Exercise description
Below are the records; copy each line in which "none" can be found.

------

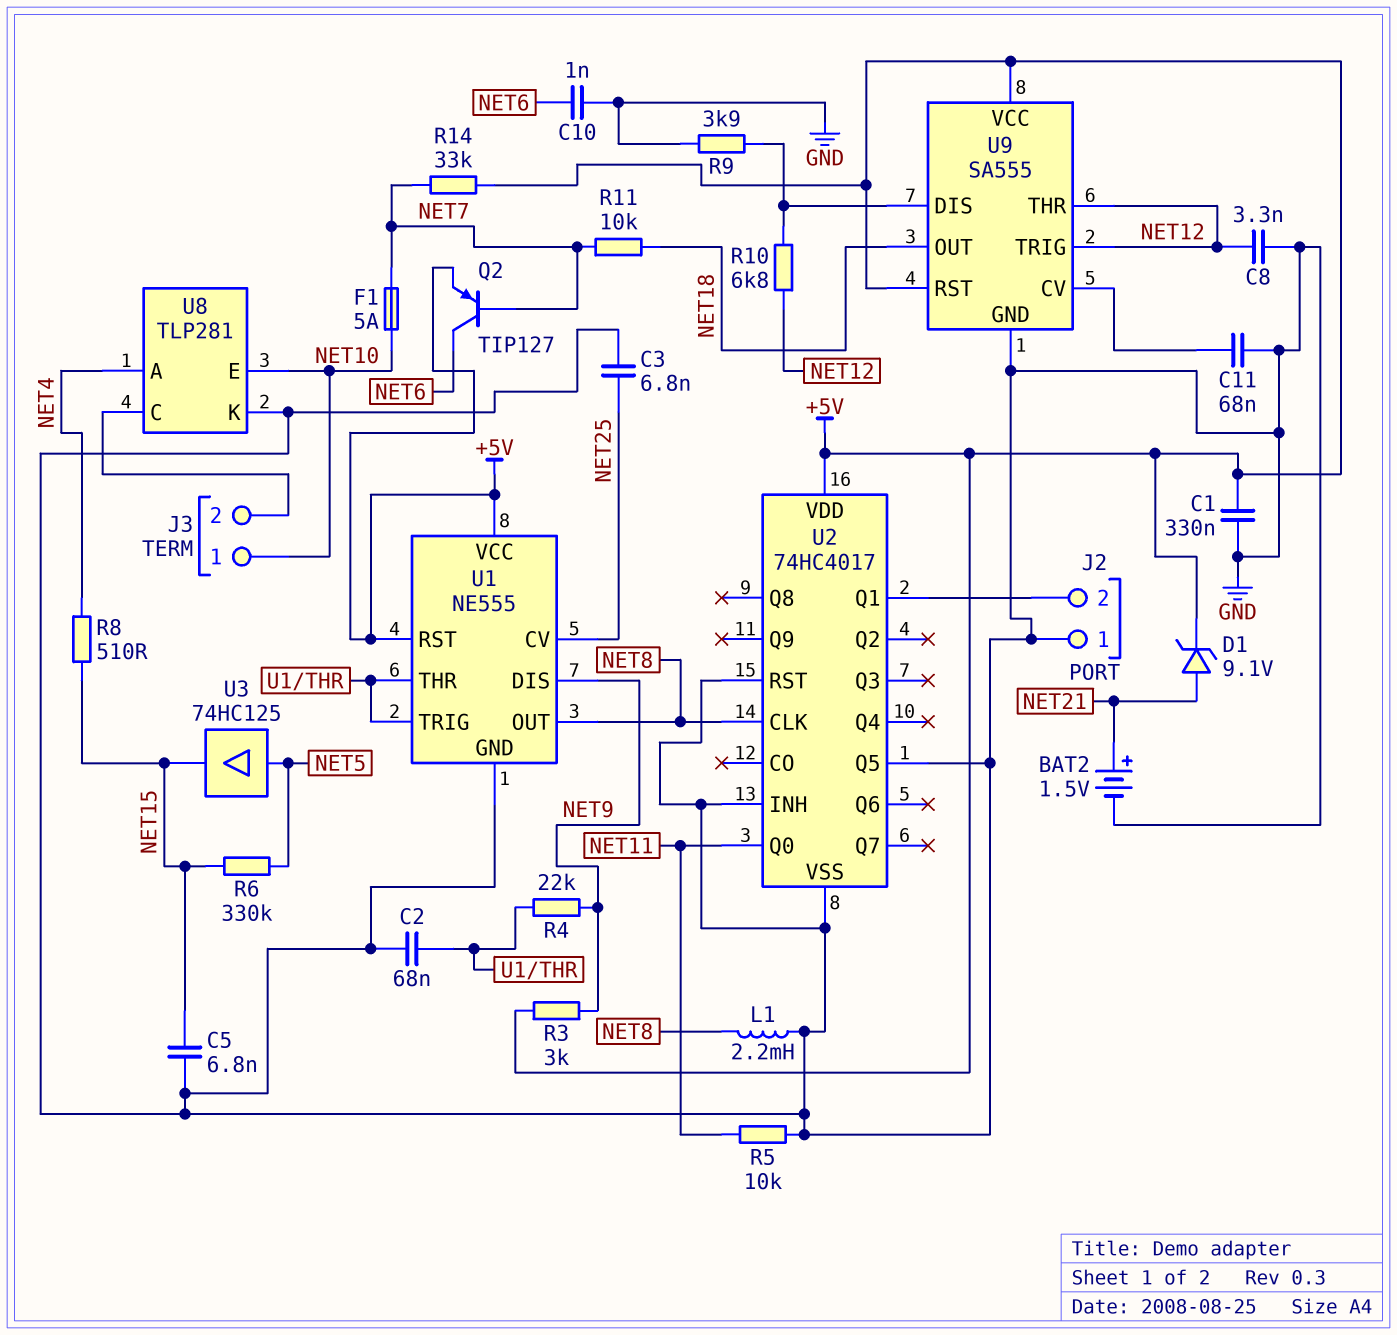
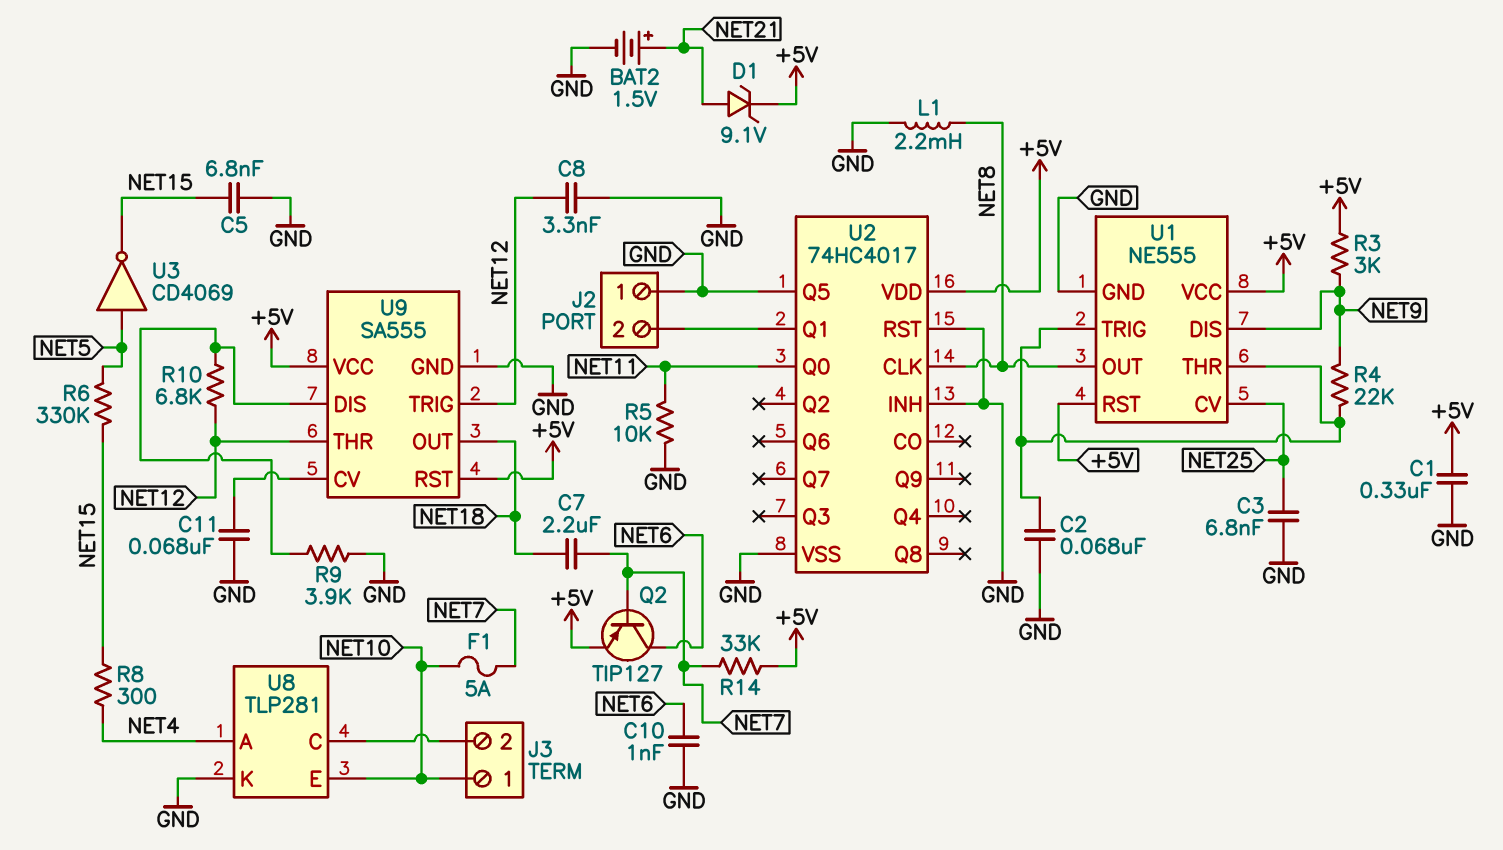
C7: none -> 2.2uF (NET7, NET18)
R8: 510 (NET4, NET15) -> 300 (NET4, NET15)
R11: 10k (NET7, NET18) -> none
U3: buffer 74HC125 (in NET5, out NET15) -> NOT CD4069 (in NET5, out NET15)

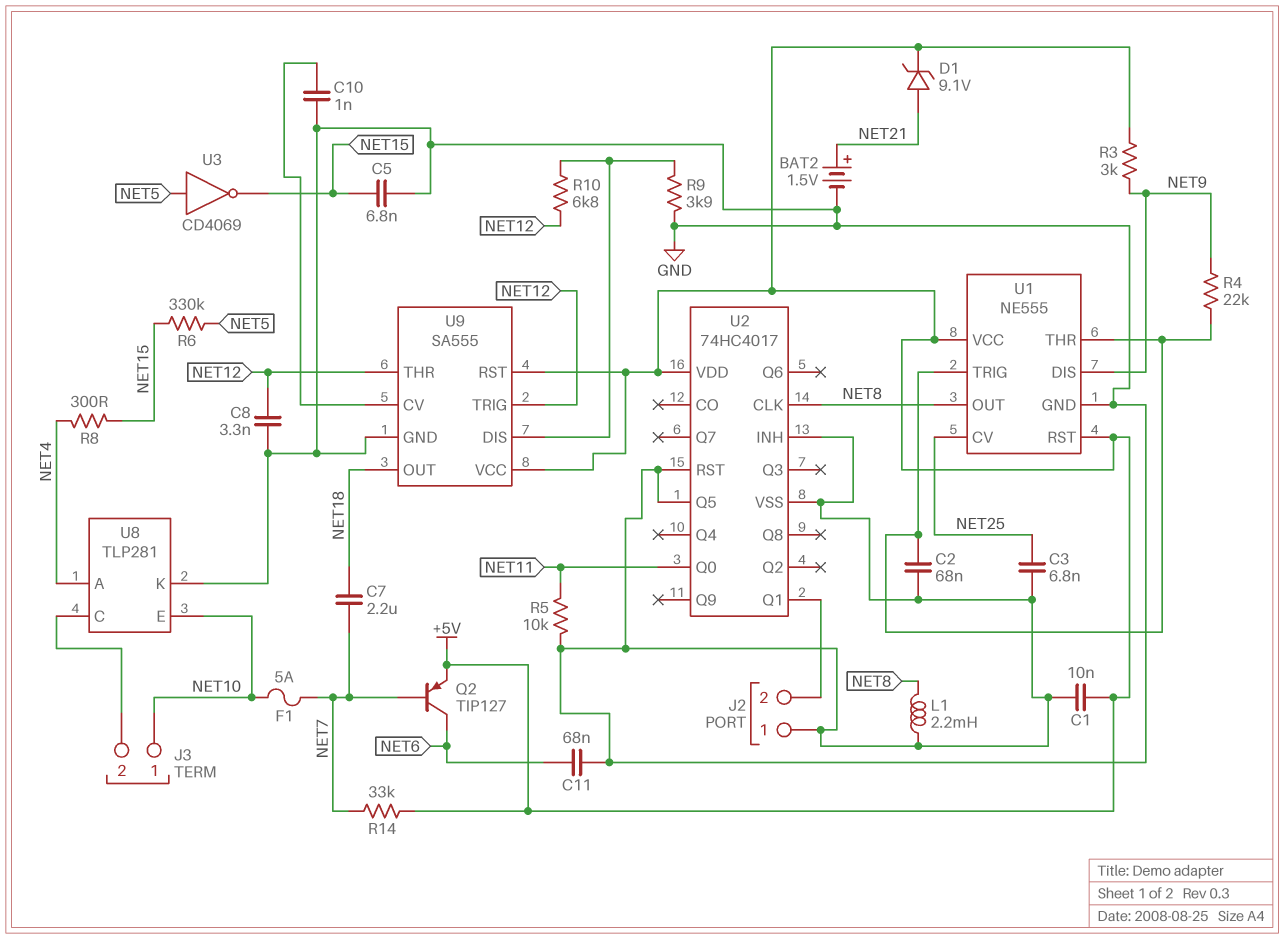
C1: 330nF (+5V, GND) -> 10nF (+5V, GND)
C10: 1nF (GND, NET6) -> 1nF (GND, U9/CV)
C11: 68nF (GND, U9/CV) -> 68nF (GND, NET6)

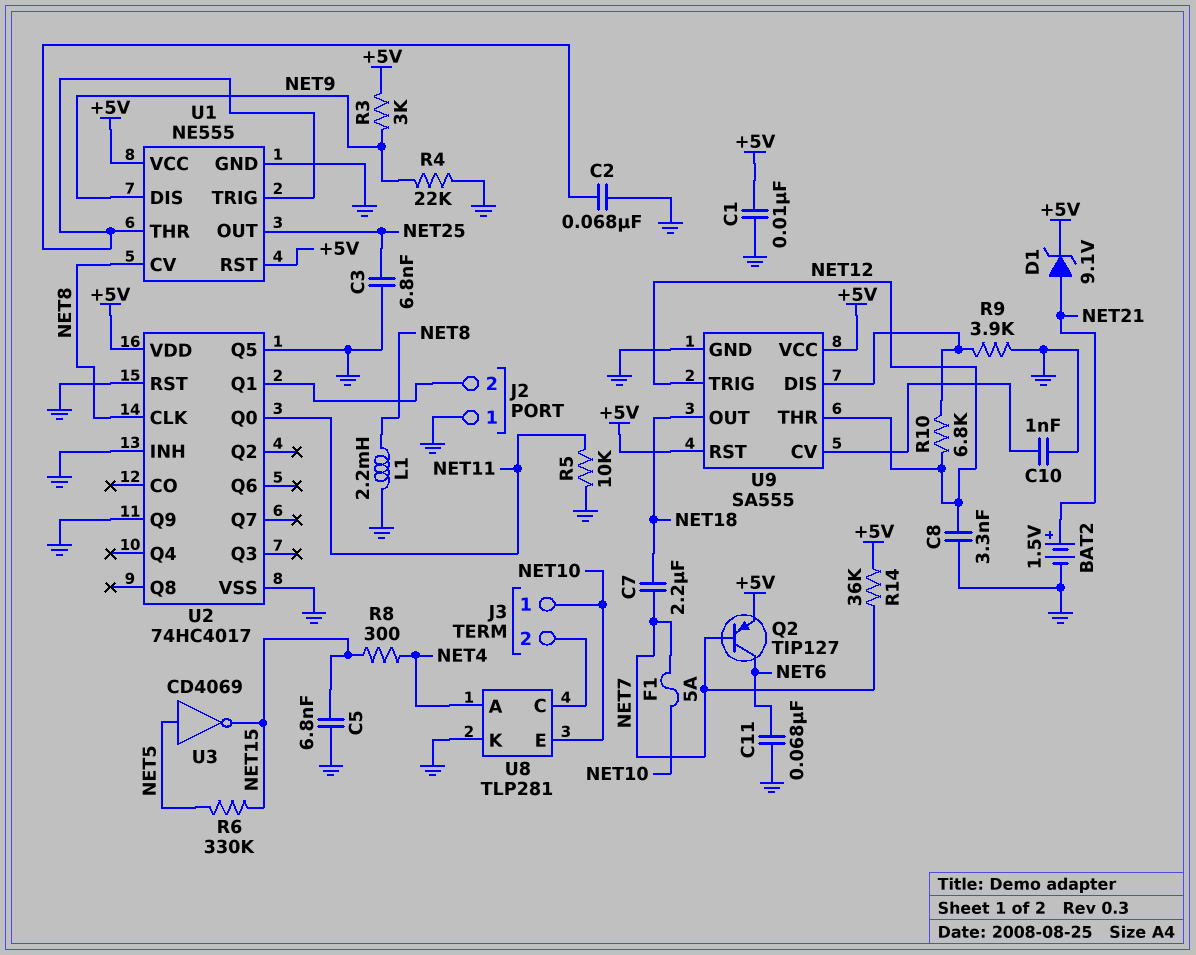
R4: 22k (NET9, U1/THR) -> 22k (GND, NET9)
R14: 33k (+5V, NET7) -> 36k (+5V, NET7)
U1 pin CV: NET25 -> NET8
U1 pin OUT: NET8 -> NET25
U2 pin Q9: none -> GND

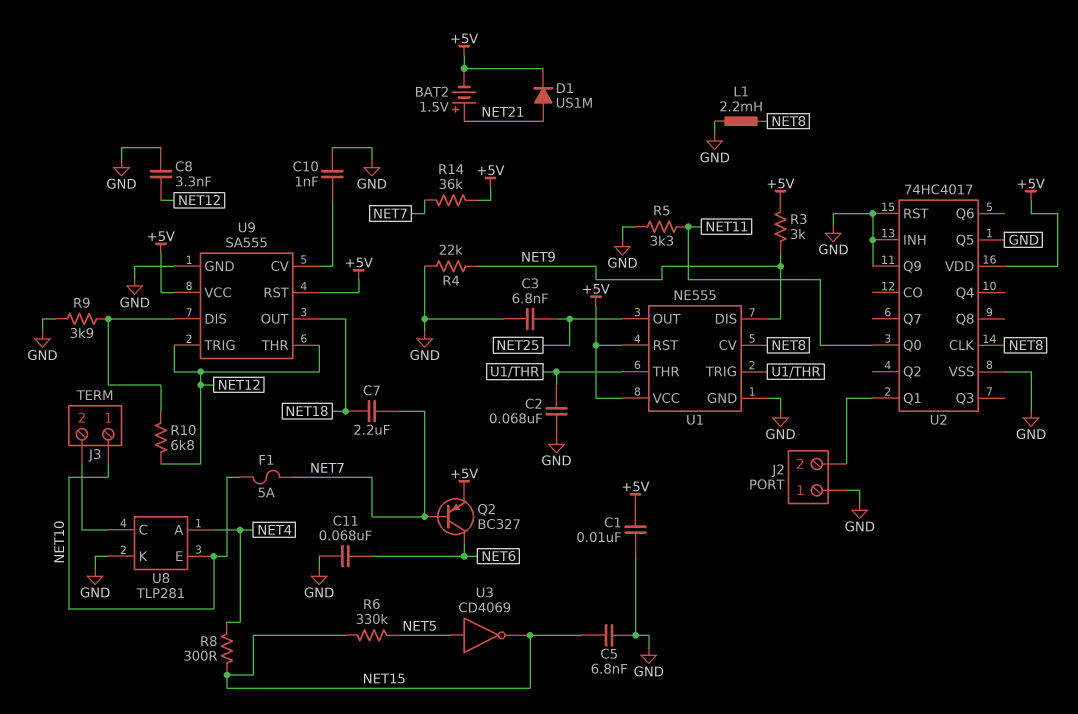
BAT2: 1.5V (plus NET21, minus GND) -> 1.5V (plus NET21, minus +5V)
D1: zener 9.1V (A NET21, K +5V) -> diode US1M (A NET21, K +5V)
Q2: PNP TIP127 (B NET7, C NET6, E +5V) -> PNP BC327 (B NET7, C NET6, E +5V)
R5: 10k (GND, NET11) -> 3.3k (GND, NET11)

------

Task response
C7: none -> 2.2uF (NET7, NET18)
R11: 10k (NET7, NET18) -> none
U2 pin Q9: none -> GND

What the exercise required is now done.